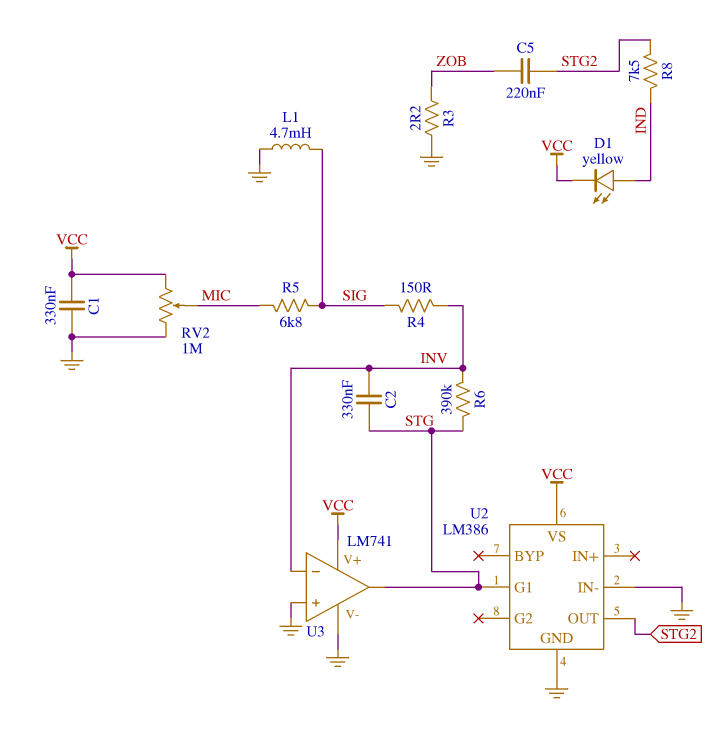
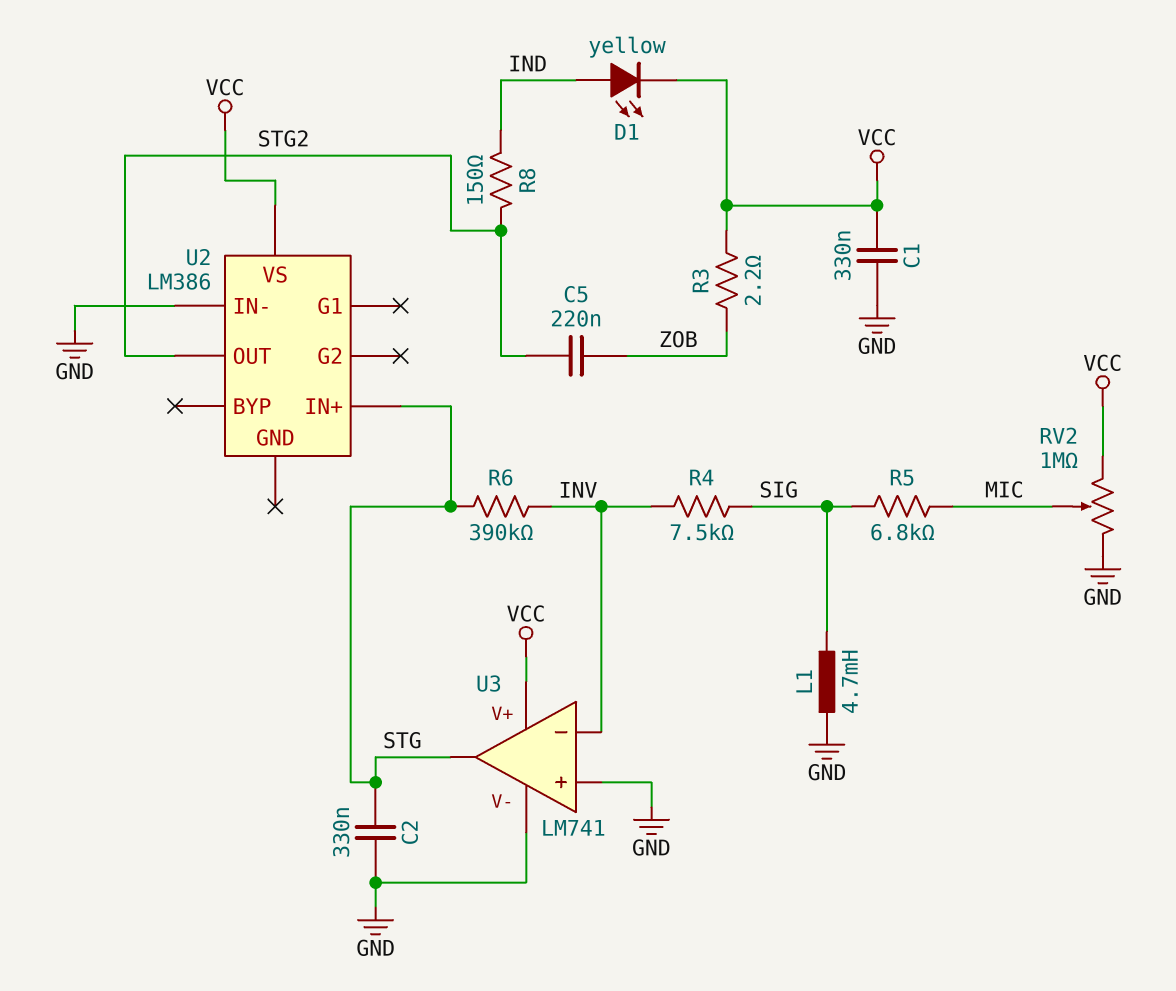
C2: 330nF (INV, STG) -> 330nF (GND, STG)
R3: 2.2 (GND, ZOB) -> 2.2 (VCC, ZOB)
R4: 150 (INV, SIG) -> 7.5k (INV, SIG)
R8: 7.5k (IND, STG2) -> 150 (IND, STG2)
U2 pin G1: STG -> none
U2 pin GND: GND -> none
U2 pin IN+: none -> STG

...

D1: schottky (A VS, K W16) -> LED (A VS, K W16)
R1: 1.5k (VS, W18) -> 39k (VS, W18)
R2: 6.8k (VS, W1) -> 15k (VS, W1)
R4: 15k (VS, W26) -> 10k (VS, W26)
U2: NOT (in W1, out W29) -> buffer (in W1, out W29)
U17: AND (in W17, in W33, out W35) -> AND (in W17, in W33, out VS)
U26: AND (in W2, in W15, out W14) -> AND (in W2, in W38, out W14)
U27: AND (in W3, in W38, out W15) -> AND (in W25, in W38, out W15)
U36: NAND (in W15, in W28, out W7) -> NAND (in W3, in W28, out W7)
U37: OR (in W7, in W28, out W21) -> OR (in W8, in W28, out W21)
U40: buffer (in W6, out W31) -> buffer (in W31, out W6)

▶ _Problem statement_
Starting at the line that has "U36: NAND (in" in the records above, restate word for word every line until the one that has "U40: buffer (in", and include that one as well.

▶ _Written reply_
U36: NAND (in W15, in W28, out W7) -> NAND (in W3, in W28, out W7)
U37: OR (in W7, in W28, out W21) -> OR (in W8, in W28, out W21)
U40: buffer (in W6, out W31) -> buffer (in W31, out W6)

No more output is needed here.